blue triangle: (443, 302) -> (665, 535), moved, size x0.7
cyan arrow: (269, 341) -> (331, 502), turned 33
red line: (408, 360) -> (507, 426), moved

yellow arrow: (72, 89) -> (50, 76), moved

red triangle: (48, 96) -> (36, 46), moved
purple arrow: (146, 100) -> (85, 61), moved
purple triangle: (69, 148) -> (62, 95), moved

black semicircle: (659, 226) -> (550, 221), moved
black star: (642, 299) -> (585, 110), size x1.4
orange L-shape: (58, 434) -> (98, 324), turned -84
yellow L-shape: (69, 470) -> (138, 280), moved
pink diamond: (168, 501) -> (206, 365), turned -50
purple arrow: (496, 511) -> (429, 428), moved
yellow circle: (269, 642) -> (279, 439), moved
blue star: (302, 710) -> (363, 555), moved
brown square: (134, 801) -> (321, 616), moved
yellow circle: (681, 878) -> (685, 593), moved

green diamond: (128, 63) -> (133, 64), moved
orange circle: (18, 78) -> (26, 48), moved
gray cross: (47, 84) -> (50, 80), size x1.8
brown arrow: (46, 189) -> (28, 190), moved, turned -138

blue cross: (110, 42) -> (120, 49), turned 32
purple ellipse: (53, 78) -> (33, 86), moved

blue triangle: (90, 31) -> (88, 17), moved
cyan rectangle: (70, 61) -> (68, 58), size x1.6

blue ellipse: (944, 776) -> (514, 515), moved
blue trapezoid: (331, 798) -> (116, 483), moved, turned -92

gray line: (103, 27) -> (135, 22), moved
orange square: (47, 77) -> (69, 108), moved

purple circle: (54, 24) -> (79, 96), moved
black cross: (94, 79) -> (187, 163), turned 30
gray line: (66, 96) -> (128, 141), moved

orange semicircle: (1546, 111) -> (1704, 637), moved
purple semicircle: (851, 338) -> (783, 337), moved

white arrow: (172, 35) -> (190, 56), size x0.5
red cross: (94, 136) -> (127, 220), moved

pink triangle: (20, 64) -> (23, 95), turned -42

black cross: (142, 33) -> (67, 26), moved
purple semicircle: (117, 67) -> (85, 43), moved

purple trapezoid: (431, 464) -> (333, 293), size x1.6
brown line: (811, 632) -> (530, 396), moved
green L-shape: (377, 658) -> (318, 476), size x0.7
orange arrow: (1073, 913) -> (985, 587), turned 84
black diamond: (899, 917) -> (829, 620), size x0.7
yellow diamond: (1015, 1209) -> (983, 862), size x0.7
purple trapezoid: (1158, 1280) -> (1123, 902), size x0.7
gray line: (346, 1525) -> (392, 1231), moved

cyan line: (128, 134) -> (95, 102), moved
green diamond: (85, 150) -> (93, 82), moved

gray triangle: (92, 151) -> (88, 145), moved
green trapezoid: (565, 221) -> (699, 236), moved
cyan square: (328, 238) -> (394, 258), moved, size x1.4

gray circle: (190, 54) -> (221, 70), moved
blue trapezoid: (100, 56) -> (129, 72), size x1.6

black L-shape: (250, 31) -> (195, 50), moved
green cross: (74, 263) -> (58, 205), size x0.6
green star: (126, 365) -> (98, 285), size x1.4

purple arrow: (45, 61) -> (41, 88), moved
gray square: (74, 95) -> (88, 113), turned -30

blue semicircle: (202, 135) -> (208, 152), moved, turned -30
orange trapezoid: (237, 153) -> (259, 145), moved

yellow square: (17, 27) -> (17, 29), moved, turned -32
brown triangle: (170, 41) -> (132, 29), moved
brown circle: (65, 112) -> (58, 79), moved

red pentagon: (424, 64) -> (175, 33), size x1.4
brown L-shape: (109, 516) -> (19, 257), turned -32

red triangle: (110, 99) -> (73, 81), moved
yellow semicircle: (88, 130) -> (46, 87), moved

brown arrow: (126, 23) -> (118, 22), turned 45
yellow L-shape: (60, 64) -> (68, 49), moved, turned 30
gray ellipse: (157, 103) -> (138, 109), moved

..............................

Task description -> Copy out precisely the lines from the line with "gray triangle: (92, 151) -> (88, 145), moved" to the line with "blue semicircle: (202, 135)" in the material above, including those two lines and omitting all the rest.

Your response ->
gray triangle: (92, 151) -> (88, 145), moved
green trapezoid: (565, 221) -> (699, 236), moved
cyan square: (328, 238) -> (394, 258), moved, size x1.4

gray circle: (190, 54) -> (221, 70), moved
blue trapezoid: (100, 56) -> (129, 72), size x1.6

black L-shape: (250, 31) -> (195, 50), moved
green cross: (74, 263) -> (58, 205), size x0.6
green star: (126, 365) -> (98, 285), size x1.4

purple arrow: (45, 61) -> (41, 88), moved
gray square: (74, 95) -> (88, 113), turned -30

blue semicircle: (202, 135) -> (208, 152), moved, turned -30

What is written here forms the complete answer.